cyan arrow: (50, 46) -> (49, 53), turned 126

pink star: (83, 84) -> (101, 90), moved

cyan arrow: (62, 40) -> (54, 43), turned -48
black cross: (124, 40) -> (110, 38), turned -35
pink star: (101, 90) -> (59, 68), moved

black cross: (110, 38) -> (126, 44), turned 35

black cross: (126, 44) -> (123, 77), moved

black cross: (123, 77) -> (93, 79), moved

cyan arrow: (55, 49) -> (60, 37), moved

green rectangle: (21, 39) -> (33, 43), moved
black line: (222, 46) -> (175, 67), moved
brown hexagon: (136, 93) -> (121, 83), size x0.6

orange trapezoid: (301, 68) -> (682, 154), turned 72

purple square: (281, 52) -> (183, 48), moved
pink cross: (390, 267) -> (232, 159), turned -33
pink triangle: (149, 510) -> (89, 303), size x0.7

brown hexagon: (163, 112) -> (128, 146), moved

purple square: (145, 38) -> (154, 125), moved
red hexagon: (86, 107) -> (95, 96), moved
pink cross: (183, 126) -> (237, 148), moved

──────────────────────────────

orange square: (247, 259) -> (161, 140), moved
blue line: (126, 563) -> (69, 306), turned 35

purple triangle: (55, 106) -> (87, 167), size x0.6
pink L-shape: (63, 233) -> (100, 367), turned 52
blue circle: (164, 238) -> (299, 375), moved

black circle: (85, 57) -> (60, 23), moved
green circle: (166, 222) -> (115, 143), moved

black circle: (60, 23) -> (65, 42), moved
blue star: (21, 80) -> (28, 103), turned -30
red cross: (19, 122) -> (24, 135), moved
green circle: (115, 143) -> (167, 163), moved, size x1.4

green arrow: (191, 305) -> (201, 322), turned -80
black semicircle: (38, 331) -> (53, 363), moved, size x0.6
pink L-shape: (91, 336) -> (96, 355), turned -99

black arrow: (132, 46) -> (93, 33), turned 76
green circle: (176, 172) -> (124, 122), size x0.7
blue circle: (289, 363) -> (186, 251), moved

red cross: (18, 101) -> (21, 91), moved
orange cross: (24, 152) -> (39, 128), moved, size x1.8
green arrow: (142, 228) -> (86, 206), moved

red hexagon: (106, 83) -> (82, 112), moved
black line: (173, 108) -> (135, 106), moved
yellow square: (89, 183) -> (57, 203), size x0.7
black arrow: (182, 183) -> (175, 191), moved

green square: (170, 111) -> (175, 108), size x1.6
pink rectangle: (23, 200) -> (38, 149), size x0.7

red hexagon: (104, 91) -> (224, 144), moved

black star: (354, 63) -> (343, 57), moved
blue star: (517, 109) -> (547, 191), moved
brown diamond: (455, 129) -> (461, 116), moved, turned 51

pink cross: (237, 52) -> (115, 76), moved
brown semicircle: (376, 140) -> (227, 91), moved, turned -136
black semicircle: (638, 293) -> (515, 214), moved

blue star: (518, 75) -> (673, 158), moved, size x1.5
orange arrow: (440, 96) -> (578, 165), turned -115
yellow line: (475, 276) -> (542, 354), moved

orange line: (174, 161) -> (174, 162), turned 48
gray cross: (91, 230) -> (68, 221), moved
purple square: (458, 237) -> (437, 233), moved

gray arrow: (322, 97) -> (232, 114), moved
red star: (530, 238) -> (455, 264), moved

──────────────────────────────

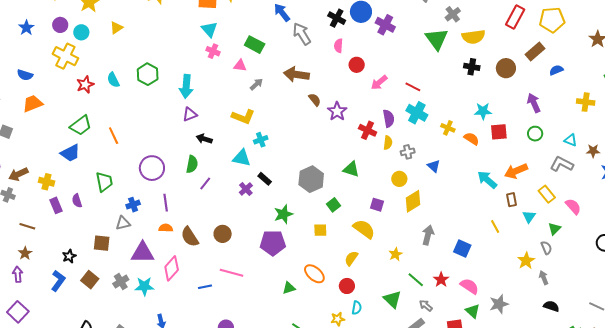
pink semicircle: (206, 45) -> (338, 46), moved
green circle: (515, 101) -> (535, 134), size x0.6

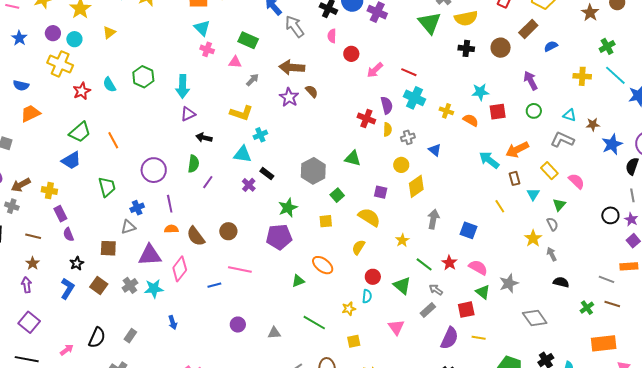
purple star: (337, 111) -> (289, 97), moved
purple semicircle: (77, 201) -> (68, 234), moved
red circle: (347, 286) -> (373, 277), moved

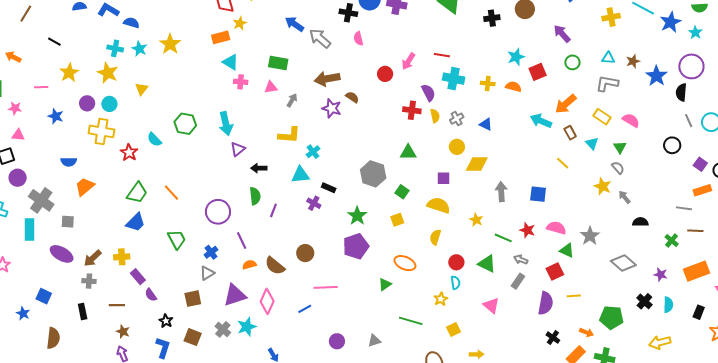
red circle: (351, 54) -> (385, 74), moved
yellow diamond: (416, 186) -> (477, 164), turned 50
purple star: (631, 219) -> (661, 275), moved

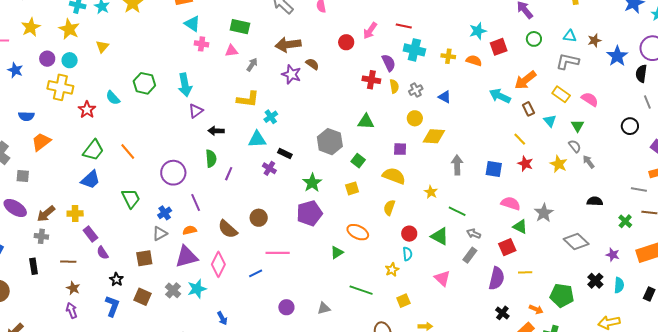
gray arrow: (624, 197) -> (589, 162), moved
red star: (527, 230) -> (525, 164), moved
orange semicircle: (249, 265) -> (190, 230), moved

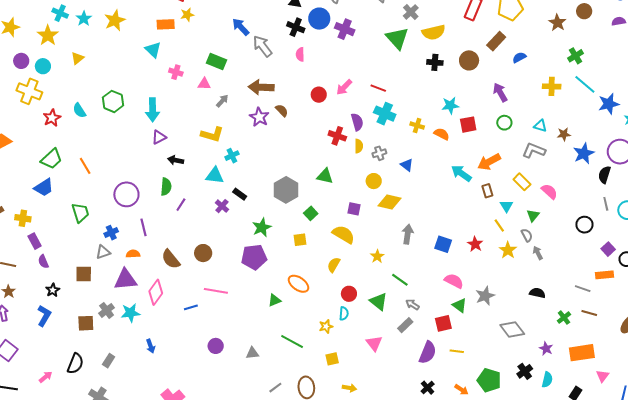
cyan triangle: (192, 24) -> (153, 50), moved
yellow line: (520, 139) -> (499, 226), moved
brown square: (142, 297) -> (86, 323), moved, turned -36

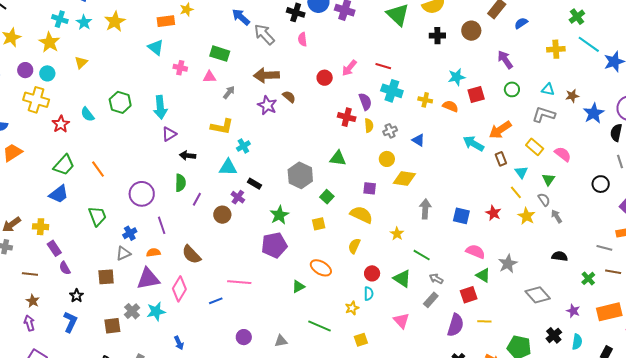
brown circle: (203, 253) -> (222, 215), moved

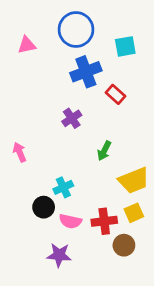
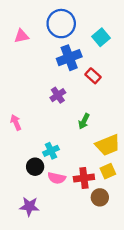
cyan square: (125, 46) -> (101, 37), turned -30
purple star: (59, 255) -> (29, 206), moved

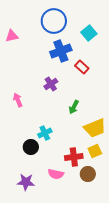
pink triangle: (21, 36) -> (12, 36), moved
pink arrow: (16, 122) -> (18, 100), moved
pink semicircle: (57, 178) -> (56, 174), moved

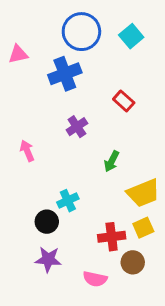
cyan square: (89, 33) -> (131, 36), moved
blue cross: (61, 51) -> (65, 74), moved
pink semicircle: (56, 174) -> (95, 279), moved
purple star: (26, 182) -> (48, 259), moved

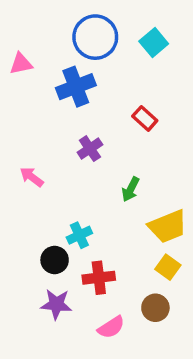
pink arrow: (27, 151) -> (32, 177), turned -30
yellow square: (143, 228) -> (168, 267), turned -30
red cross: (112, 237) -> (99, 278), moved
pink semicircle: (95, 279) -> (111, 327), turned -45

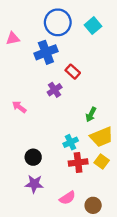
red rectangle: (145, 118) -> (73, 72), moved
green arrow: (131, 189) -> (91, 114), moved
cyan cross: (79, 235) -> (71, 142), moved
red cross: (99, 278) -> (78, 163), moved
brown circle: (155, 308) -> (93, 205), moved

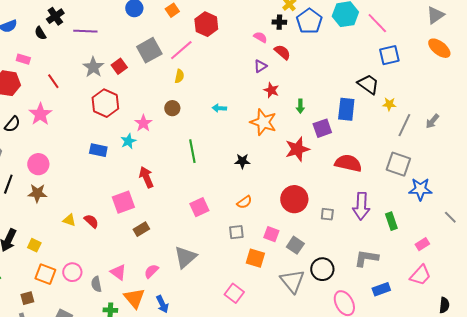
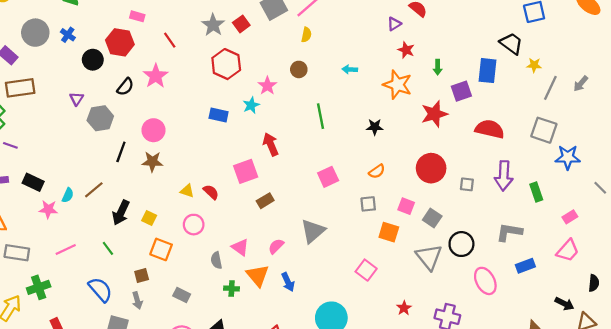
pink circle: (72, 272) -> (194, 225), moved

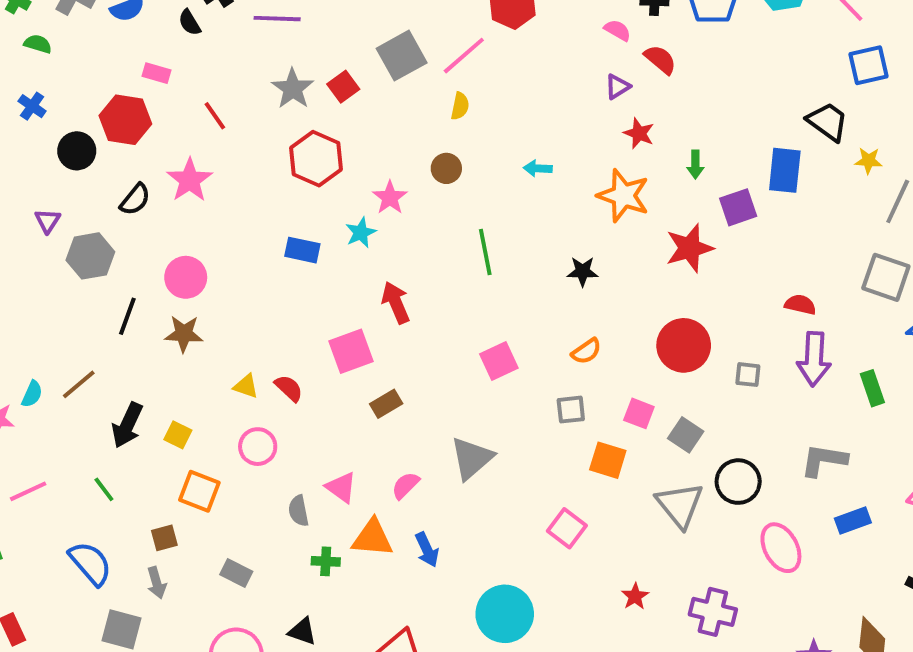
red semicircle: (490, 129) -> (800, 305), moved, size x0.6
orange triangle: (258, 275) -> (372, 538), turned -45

──────────────────────────────

_PROBLEM_
Beginning with the line that has "red hexagon: (106, 83) -> (82, 112), moved" and ending with the line that has "red star: (530, 238) -> (455, 264), moved", set down the lines above exactly and include no others.

_THE COMPLETED TASK_
red hexagon: (106, 83) -> (82, 112), moved
black line: (173, 108) -> (135, 106), moved
yellow square: (89, 183) -> (57, 203), size x0.7
black arrow: (182, 183) -> (175, 191), moved

green square: (170, 111) -> (175, 108), size x1.6
pink rectangle: (23, 200) -> (38, 149), size x0.7

red hexagon: (104, 91) -> (224, 144), moved

black star: (354, 63) -> (343, 57), moved
blue star: (517, 109) -> (547, 191), moved
brown diamond: (455, 129) -> (461, 116), moved, turned 51

pink cross: (237, 52) -> (115, 76), moved
brown semicircle: (376, 140) -> (227, 91), moved, turned -136
black semicircle: (638, 293) -> (515, 214), moved

blue star: (518, 75) -> (673, 158), moved, size x1.5
orange arrow: (440, 96) -> (578, 165), turned -115
yellow line: (475, 276) -> (542, 354), moved

orange line: (174, 161) -> (174, 162), turned 48
gray cross: (91, 230) -> (68, 221), moved
purple square: (458, 237) -> (437, 233), moved

gray arrow: (322, 97) -> (232, 114), moved
red star: (530, 238) -> (455, 264), moved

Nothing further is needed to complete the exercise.